— What you will do —
Only an exact reprint of all the data is acceptable.

[Input — start]

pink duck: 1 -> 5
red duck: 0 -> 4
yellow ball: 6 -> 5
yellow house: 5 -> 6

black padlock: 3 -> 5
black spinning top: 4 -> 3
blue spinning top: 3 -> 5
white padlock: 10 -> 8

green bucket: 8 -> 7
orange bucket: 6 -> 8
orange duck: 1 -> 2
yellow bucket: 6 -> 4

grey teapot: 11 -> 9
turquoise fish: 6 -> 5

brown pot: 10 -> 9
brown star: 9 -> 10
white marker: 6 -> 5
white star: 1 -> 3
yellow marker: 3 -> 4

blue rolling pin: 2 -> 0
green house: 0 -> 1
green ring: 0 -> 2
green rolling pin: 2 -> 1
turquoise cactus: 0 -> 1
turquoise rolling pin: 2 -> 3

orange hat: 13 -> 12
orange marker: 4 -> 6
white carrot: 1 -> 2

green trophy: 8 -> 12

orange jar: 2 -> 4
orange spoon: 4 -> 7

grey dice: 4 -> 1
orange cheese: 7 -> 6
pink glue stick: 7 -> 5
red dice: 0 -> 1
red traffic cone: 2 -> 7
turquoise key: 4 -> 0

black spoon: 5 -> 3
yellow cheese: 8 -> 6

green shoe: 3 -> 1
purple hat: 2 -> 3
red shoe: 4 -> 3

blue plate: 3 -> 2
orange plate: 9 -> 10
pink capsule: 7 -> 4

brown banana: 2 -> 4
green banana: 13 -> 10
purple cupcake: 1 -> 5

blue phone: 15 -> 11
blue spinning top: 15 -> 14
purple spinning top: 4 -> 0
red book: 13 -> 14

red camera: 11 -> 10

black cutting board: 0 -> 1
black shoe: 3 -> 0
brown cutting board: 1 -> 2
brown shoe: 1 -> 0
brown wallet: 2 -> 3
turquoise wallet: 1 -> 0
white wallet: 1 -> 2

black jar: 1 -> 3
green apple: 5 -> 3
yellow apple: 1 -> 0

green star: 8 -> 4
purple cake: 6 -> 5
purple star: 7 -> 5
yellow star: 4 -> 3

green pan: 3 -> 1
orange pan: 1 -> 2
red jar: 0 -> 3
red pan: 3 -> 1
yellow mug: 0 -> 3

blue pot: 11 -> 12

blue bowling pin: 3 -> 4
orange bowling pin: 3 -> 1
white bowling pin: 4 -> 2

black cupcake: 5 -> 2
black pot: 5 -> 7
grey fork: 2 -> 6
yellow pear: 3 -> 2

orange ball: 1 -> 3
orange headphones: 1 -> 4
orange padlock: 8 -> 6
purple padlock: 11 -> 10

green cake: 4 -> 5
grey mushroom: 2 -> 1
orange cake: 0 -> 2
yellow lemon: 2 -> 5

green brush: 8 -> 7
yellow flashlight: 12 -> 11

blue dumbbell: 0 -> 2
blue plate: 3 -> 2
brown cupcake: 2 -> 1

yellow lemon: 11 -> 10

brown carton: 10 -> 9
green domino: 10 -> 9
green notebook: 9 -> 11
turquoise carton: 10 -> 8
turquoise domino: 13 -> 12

[Input — finish]

— Answer space —
pink duck: 1 -> 5
red duck: 0 -> 4
yellow ball: 6 -> 5
yellow house: 5 -> 6

black padlock: 3 -> 5
black spinning top: 4 -> 3
blue spinning top: 3 -> 5
white padlock: 10 -> 8

green bucket: 8 -> 7
orange bucket: 6 -> 8
orange duck: 1 -> 2
yellow bucket: 6 -> 4

grey teapot: 11 -> 9
turquoise fish: 6 -> 5

brown pot: 10 -> 9
brown star: 9 -> 10
white marker: 6 -> 5
white star: 1 -> 3
yellow marker: 3 -> 4

blue rolling pin: 2 -> 0
green house: 0 -> 1
green ring: 0 -> 2
green rolling pin: 2 -> 1
turquoise cactus: 0 -> 1
turquoise rolling pin: 2 -> 3

orange hat: 13 -> 12
orange marker: 4 -> 6
white carrot: 1 -> 2

green trophy: 8 -> 12

orange jar: 2 -> 4
orange spoon: 4 -> 7

grey dice: 4 -> 1
orange cheese: 7 -> 6
pink glue stick: 7 -> 5
red dice: 0 -> 1
red traffic cone: 2 -> 7
turquoise key: 4 -> 0

black spoon: 5 -> 3
yellow cheese: 8 -> 6

green shoe: 3 -> 1
purple hat: 2 -> 3
red shoe: 4 -> 3

blue plate: 3 -> 2
orange plate: 9 -> 10
pink capsule: 7 -> 4

brown banana: 2 -> 4
green banana: 13 -> 10
purple cupcake: 1 -> 5

blue phone: 15 -> 11
blue spinning top: 15 -> 14
purple spinning top: 4 -> 0
red book: 13 -> 14

red camera: 11 -> 10

black cutting board: 0 -> 1
black shoe: 3 -> 0
brown cutting board: 1 -> 2
brown shoe: 1 -> 0
brown wallet: 2 -> 3
turquoise wallet: 1 -> 0
white wallet: 1 -> 2

black jar: 1 -> 3
green apple: 5 -> 3
yellow apple: 1 -> 0

green star: 8 -> 4
purple cake: 6 -> 5
purple star: 7 -> 5
yellow star: 4 -> 3

green pan: 3 -> 1
orange pan: 1 -> 2
red jar: 0 -> 3
red pan: 3 -> 1
yellow mug: 0 -> 3

blue pot: 11 -> 12

blue bowling pin: 3 -> 4
orange bowling pin: 3 -> 1
white bowling pin: 4 -> 2

black cupcake: 5 -> 2
black pot: 5 -> 7
grey fork: 2 -> 6
yellow pear: 3 -> 2

orange ball: 1 -> 3
orange headphones: 1 -> 4
orange padlock: 8 -> 6
purple padlock: 11 -> 10

green cake: 4 -> 5
grey mushroom: 2 -> 1
orange cake: 0 -> 2
yellow lemon: 2 -> 5

green brush: 8 -> 7
yellow flashlight: 12 -> 11

blue dumbbell: 0 -> 2
blue plate: 3 -> 2
brown cupcake: 2 -> 1

yellow lemon: 11 -> 10

brown carton: 10 -> 9
green domino: 10 -> 9
green notebook: 9 -> 11
turquoise carton: 10 -> 8
turquoise domino: 13 -> 12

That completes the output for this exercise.